[Opening Data below section]

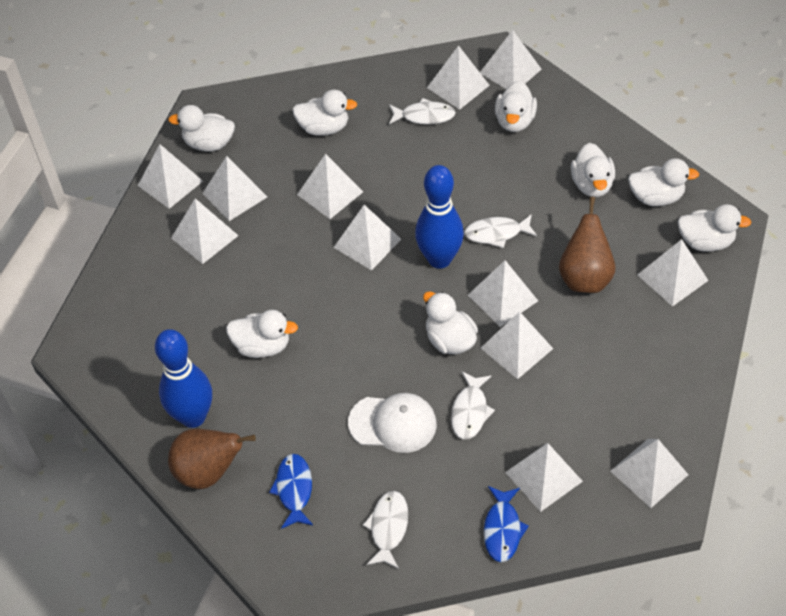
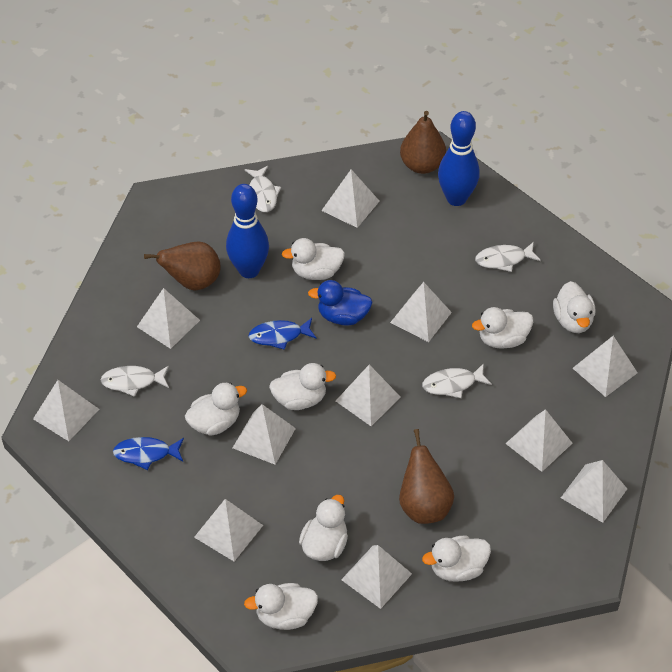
blue duck: 0 -> 1
brown pear: 2 -> 3
white cap: 1 -> 0
white pyramid: 12 -> 11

[Closing Data below section]

> [Task item]
Each line above should be written out again exactly, without any image.

> [Answer section]
blue duck: 0 -> 1
brown pear: 2 -> 3
white cap: 1 -> 0
white pyramid: 12 -> 11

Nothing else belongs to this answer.